Required action:
Give an exact copy of the data that follows, but none of its pictures.

Provided material:
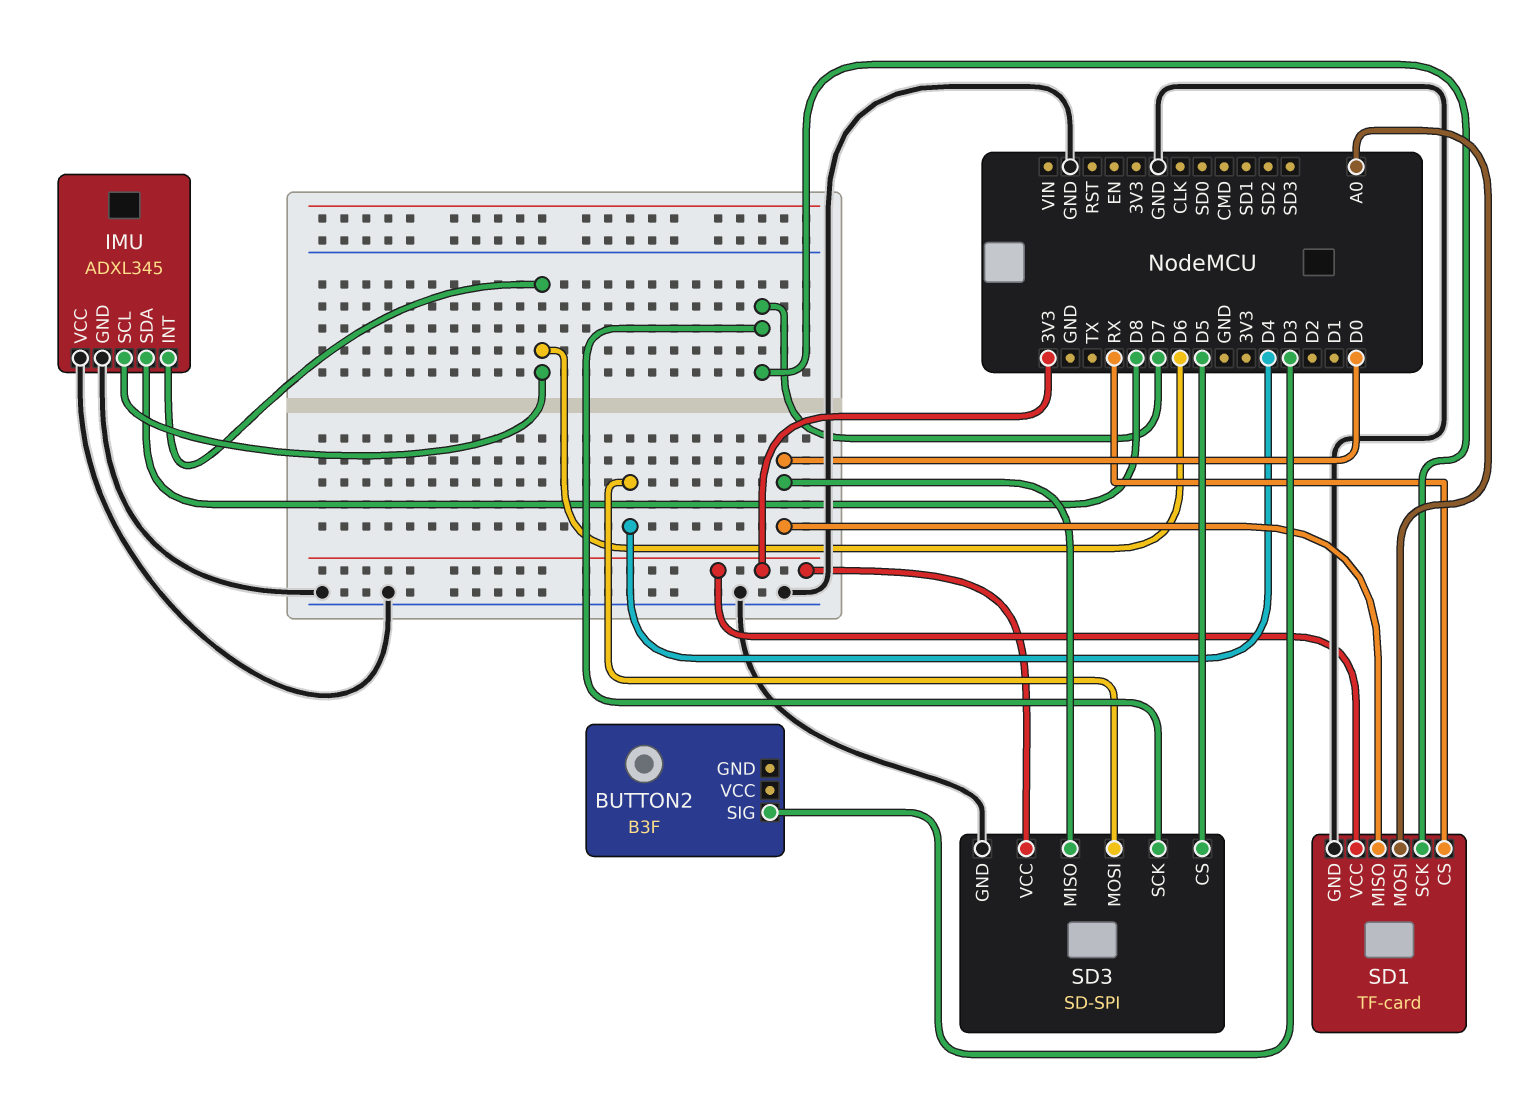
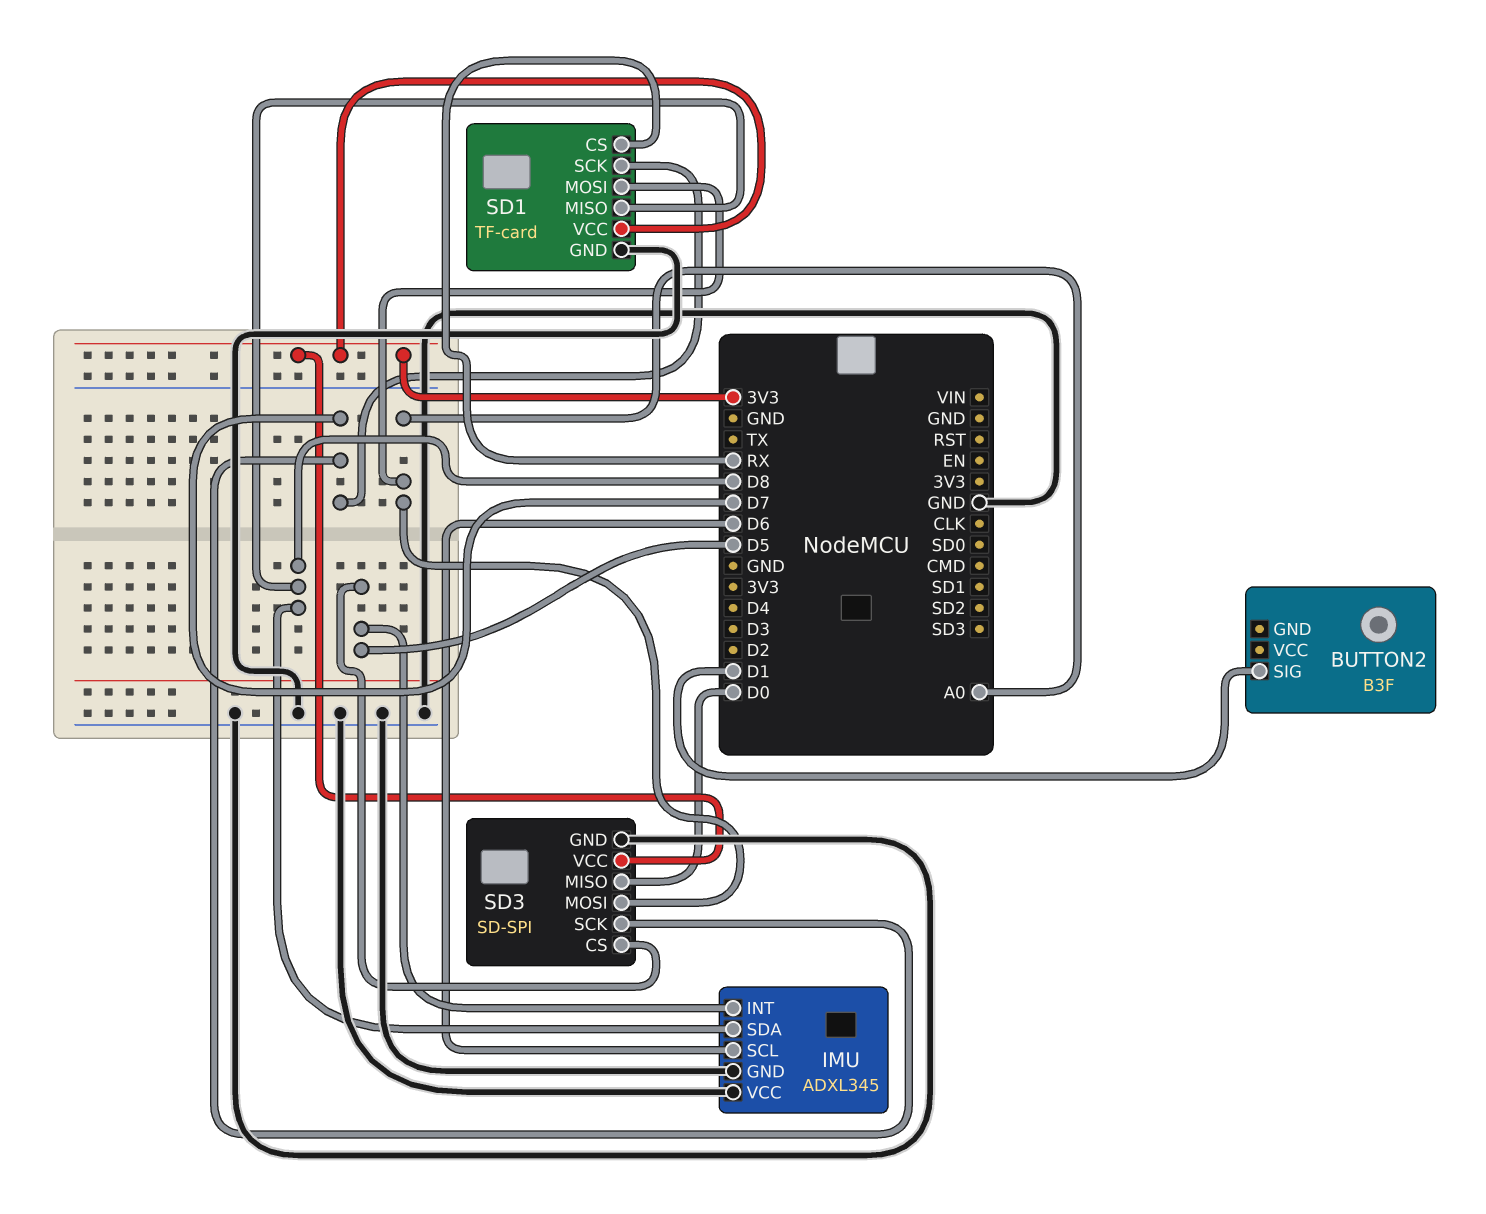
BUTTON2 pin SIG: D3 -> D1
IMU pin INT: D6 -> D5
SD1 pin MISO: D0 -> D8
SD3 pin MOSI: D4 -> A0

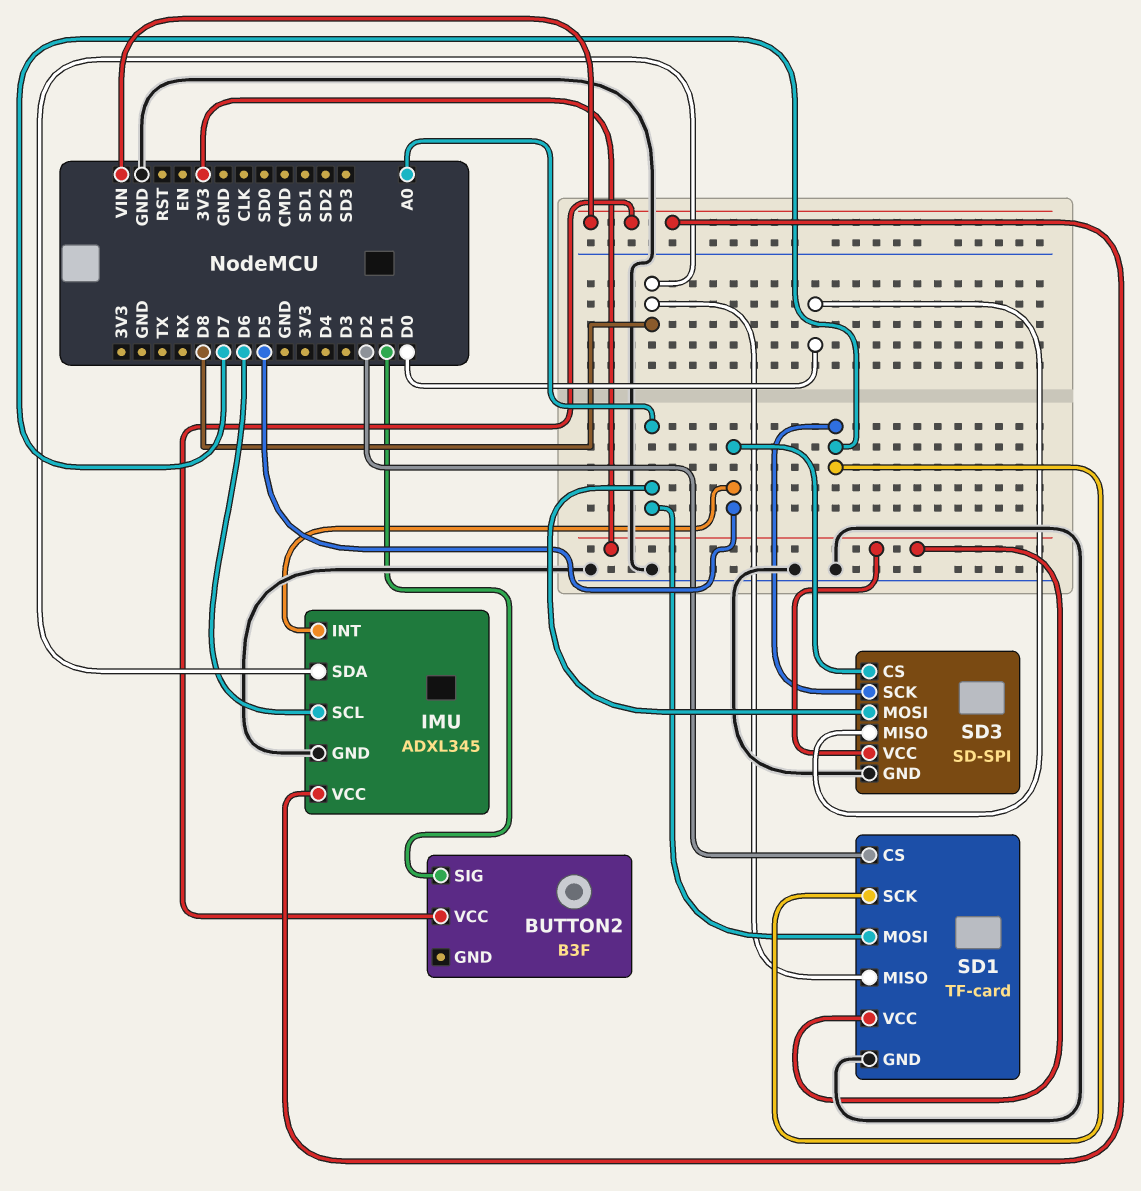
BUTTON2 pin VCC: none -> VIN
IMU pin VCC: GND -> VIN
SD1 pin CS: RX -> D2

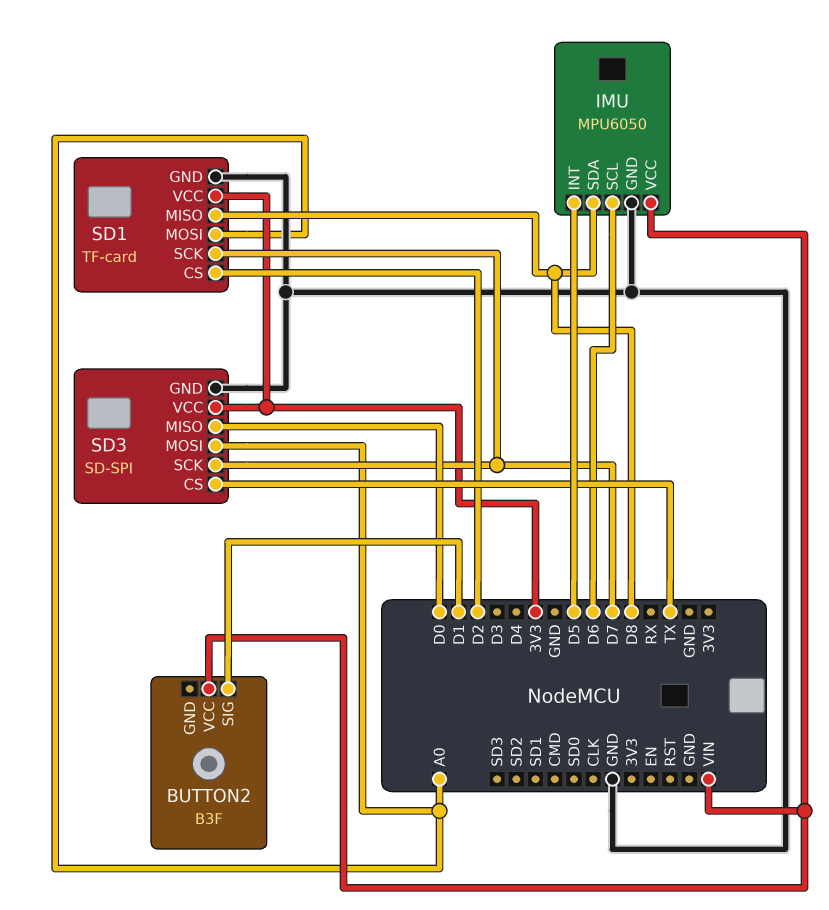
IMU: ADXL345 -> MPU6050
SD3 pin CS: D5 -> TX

Solution to this task:
BUTTON2 pin SIG: D3 -> D1
IMU pin INT: D6 -> D5
SD1 pin MISO: D0 -> D8
SD3 pin MOSI: D4 -> A0

BUTTON2 pin VCC: none -> VIN
IMU pin VCC: GND -> VIN
SD1 pin CS: RX -> D2

IMU: ADXL345 -> MPU6050
SD3 pin CS: D5 -> TX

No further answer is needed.